WHAT YOU WILL DO ▸ Copy the items below line for line, with no changes at all.
## Begin LISTED ENTRIES
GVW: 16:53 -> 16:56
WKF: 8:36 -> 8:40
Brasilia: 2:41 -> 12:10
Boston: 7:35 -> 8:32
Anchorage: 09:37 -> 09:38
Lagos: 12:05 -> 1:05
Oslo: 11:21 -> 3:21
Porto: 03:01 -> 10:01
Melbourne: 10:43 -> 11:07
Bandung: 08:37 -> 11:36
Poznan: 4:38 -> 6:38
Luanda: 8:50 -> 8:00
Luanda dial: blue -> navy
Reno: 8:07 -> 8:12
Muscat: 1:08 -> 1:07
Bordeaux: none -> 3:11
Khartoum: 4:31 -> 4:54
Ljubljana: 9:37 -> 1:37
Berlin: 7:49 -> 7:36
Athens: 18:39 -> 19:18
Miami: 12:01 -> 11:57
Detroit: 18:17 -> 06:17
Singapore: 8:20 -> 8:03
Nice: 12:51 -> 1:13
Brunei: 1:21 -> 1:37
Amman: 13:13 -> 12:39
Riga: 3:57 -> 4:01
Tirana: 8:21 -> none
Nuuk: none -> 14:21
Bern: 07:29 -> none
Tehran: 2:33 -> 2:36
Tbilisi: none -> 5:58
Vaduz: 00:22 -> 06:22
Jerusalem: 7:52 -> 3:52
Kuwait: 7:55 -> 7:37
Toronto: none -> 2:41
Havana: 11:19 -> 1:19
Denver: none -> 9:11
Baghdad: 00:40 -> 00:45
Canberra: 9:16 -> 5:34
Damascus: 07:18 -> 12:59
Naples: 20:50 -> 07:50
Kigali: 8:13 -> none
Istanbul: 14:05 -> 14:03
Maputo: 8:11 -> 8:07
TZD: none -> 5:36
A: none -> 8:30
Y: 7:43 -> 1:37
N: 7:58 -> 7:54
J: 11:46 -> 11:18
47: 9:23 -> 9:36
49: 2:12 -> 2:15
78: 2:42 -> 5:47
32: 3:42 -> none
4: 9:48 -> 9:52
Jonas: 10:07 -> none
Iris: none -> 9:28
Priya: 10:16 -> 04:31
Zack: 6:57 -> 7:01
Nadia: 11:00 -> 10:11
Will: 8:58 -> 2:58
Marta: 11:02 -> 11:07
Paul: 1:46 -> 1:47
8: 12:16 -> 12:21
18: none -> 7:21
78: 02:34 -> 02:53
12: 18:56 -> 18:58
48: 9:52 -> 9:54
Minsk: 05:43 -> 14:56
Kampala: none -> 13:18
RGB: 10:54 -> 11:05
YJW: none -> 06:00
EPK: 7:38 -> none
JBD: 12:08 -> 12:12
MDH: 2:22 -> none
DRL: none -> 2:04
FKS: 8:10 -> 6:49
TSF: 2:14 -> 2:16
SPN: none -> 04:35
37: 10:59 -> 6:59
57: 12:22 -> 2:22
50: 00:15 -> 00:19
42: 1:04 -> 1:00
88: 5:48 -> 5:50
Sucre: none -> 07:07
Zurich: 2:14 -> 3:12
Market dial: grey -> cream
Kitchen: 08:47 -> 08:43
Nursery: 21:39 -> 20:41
## End LISTED ENTRIES
RESULT ▸
GVW: 16:53 -> 16:56
WKF: 8:36 -> 8:40
Brasilia: 2:41 -> 12:10
Boston: 7:35 -> 8:32
Anchorage: 09:37 -> 09:38
Lagos: 12:05 -> 1:05
Oslo: 11:21 -> 3:21
Porto: 03:01 -> 10:01
Melbourne: 10:43 -> 11:07
Bandung: 08:37 -> 11:36
Poznan: 4:38 -> 6:38
Luanda: 8:50 -> 8:00
Luanda dial: blue -> navy
Reno: 8:07 -> 8:12
Muscat: 1:08 -> 1:07
Bordeaux: none -> 3:11
Khartoum: 4:31 -> 4:54
Ljubljana: 9:37 -> 1:37
Berlin: 7:49 -> 7:36
Athens: 18:39 -> 19:18
Miami: 12:01 -> 11:57
Detroit: 18:17 -> 06:17
Singapore: 8:20 -> 8:03
Nice: 12:51 -> 1:13
Brunei: 1:21 -> 1:37
Amman: 13:13 -> 12:39
Riga: 3:57 -> 4:01
Tirana: 8:21 -> none
Nuuk: none -> 14:21
Bern: 07:29 -> none
Tehran: 2:33 -> 2:36
Tbilisi: none -> 5:58
Vaduz: 00:22 -> 06:22
Jerusalem: 7:52 -> 3:52
Kuwait: 7:55 -> 7:37
Toronto: none -> 2:41
Havana: 11:19 -> 1:19
Denver: none -> 9:11
Baghdad: 00:40 -> 00:45
Canberra: 9:16 -> 5:34
Damascus: 07:18 -> 12:59
Naples: 20:50 -> 07:50
Kigali: 8:13 -> none
Istanbul: 14:05 -> 14:03
Maputo: 8:11 -> 8:07
TZD: none -> 5:36
A: none -> 8:30
Y: 7:43 -> 1:37
N: 7:58 -> 7:54
J: 11:46 -> 11:18
47: 9:23 -> 9:36
49: 2:12 -> 2:15
78: 2:42 -> 5:47
32: 3:42 -> none
4: 9:48 -> 9:52
Jonas: 10:07 -> none
Iris: none -> 9:28
Priya: 10:16 -> 04:31
Zack: 6:57 -> 7:01
Nadia: 11:00 -> 10:11
Will: 8:58 -> 2:58
Marta: 11:02 -> 11:07
Paul: 1:46 -> 1:47
8: 12:16 -> 12:21
18: none -> 7:21
78: 02:34 -> 02:53
12: 18:56 -> 18:58
48: 9:52 -> 9:54
Minsk: 05:43 -> 14:56
Kampala: none -> 13:18
RGB: 10:54 -> 11:05
YJW: none -> 06:00
EPK: 7:38 -> none
JBD: 12:08 -> 12:12
MDH: 2:22 -> none
DRL: none -> 2:04
FKS: 8:10 -> 6:49
TSF: 2:14 -> 2:16
SPN: none -> 04:35
37: 10:59 -> 6:59
57: 12:22 -> 2:22
50: 00:15 -> 00:19
42: 1:04 -> 1:00
88: 5:48 -> 5:50
Sucre: none -> 07:07
Zurich: 2:14 -> 3:12
Market dial: grey -> cream
Kitchen: 08:47 -> 08:43
Nursery: 21:39 -> 20:41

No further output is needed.